----- Extracted material

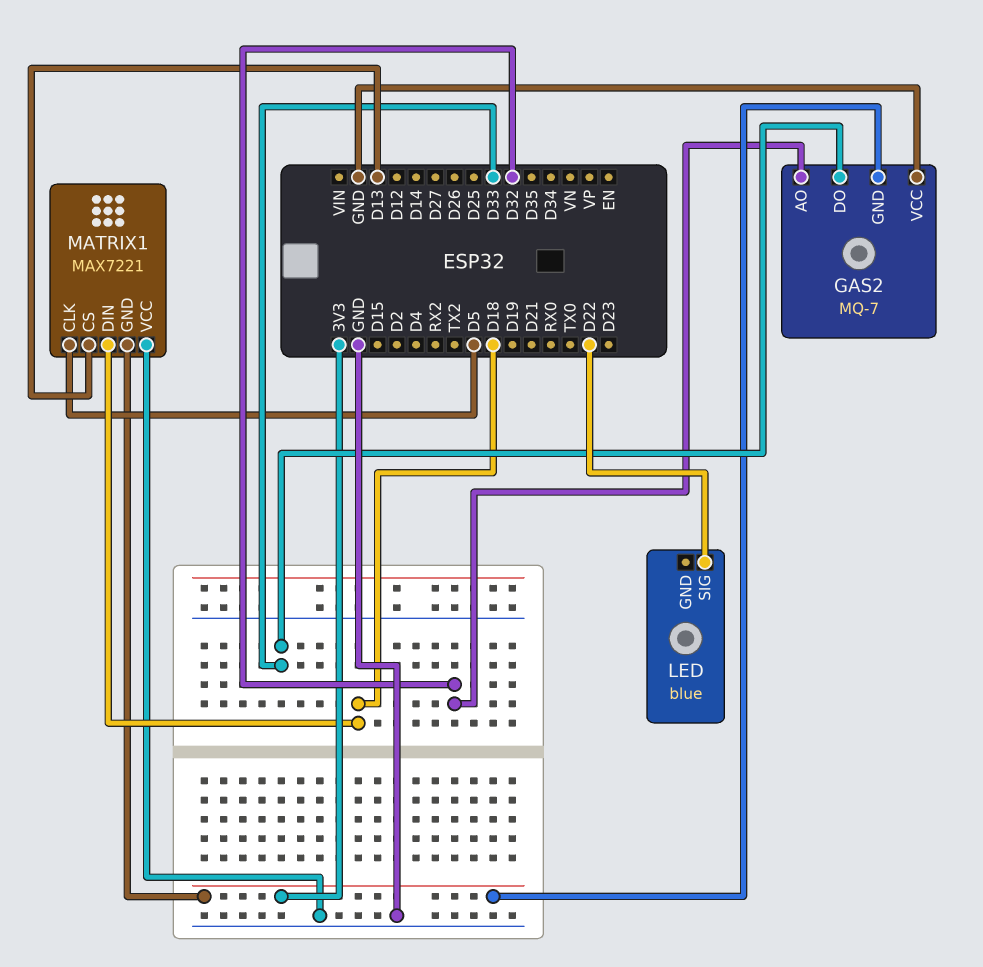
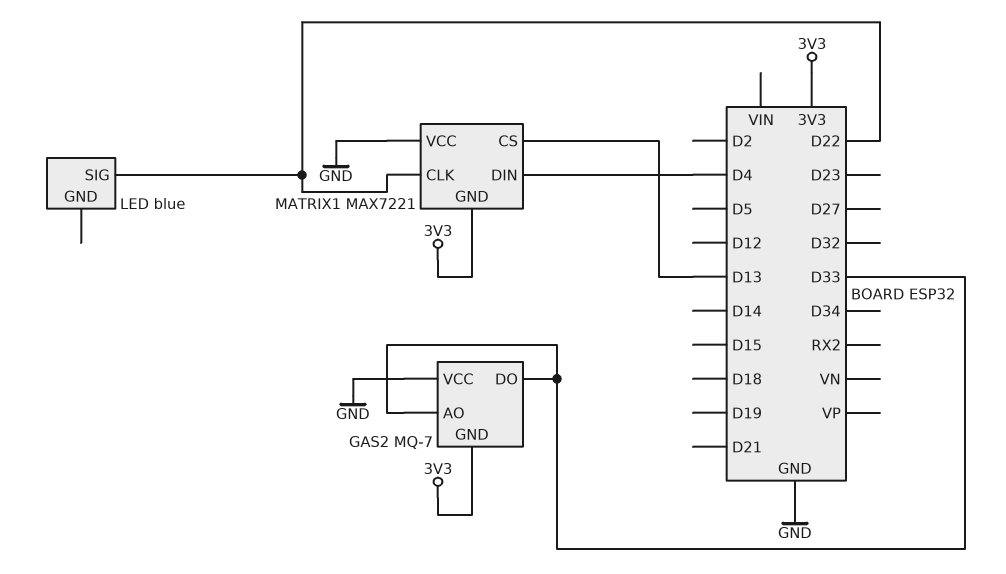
GAS2 pin AO: D32 -> D33
MATRIX1 pin CLK: D5 -> D22
MATRIX1 pin DIN: D18 -> D4

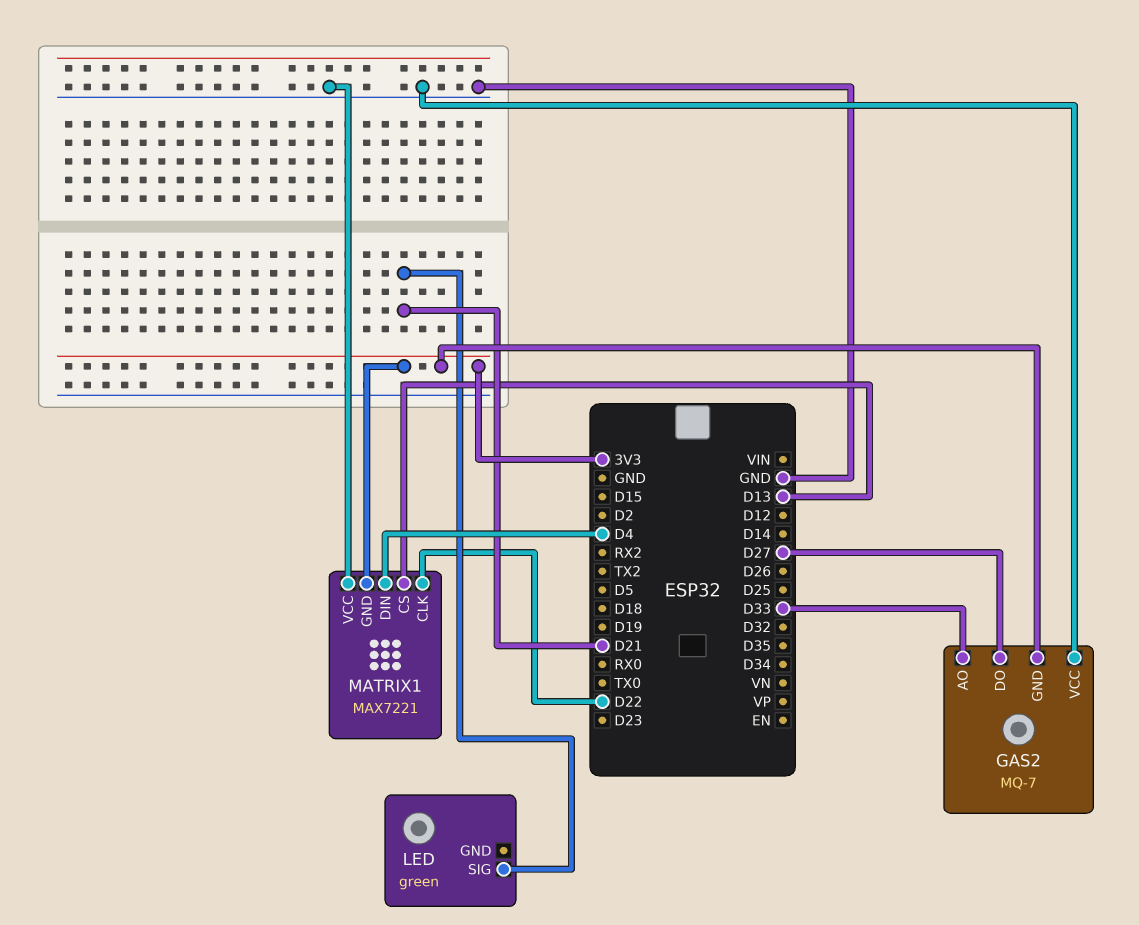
GAS2 pin DO: D33 -> D27
LED: blue -> green
LED pin SIG: D22 -> D21

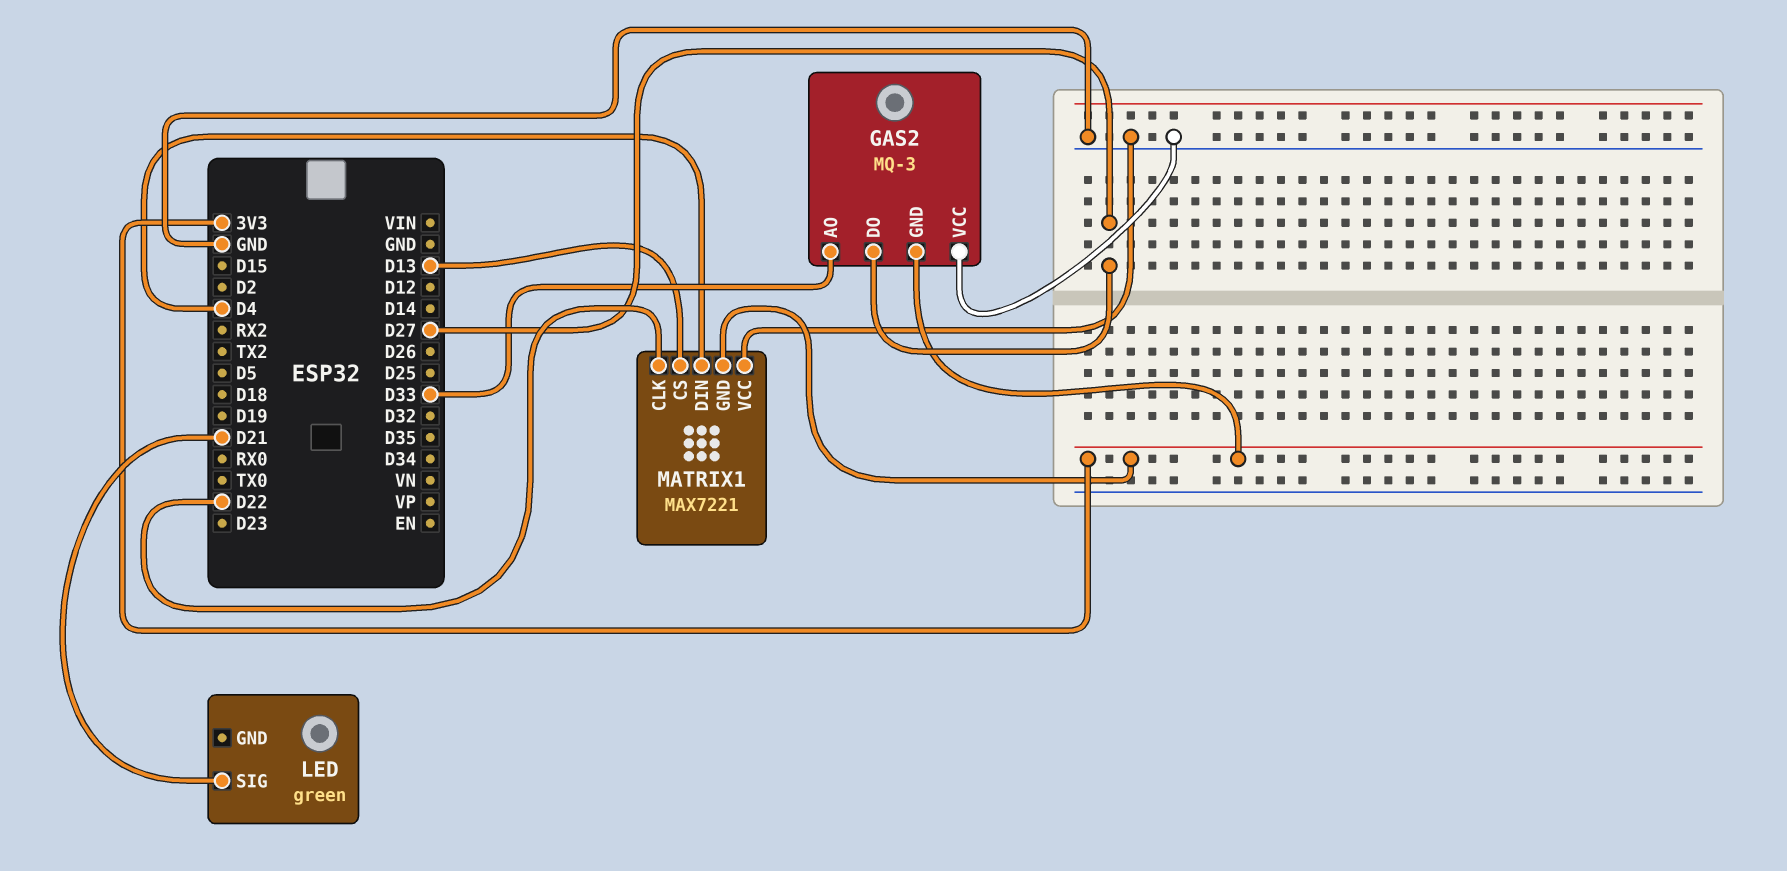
GAS2: MQ-7 -> MQ-3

----------

## Task directions
With images left out, the data must be transcribed exactly.

## Result below
GAS2 pin AO: D32 -> D33
MATRIX1 pin CLK: D5 -> D22
MATRIX1 pin DIN: D18 -> D4

GAS2 pin DO: D33 -> D27
LED: blue -> green
LED pin SIG: D22 -> D21

GAS2: MQ-7 -> MQ-3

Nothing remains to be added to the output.